++++ Dataset

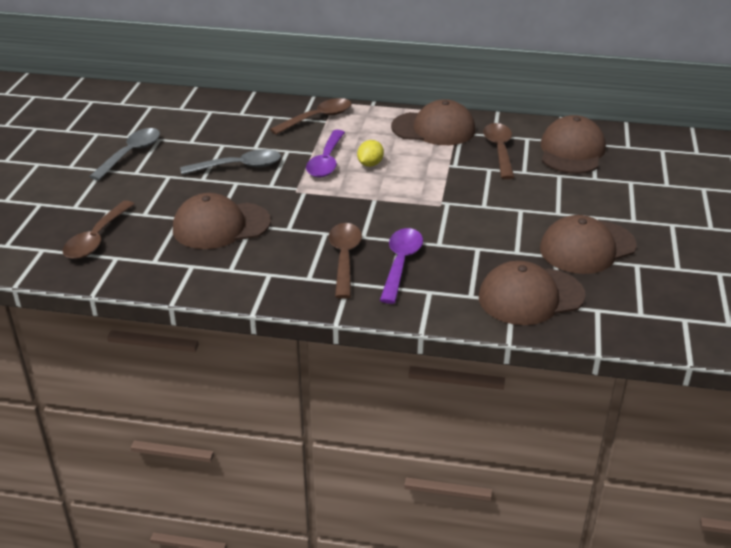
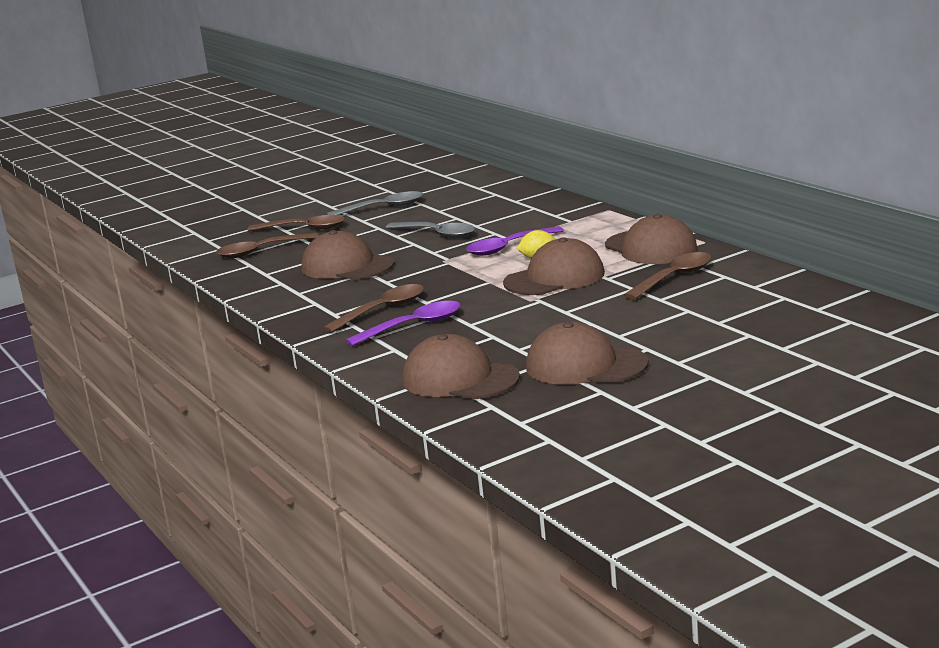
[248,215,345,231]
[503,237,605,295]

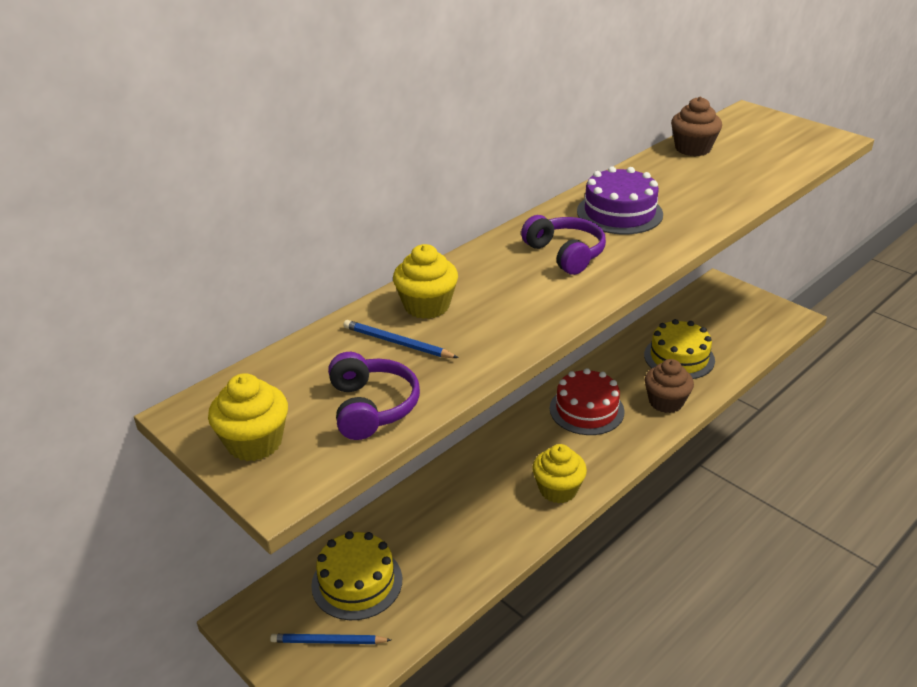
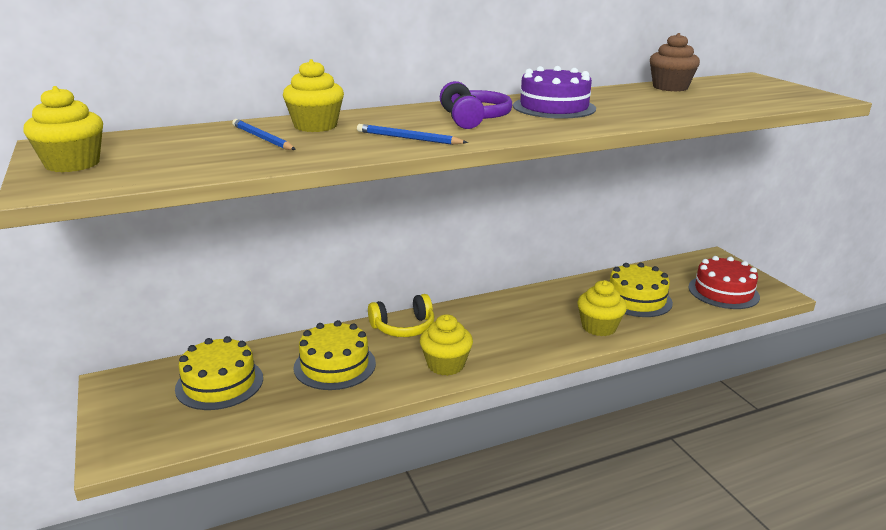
[328,352,420,440] (first image)
[578,280,627,336]
[688,256,760,309]
[357,124,468,145]
[368,294,434,337]
[294,320,376,390]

++++++++

Only the lines from the one with "[688,256,760,309]" through the last line of the records belong in the answer, each copied exactly.

[688,256,760,309]
[357,124,468,145]
[368,294,434,337]
[294,320,376,390]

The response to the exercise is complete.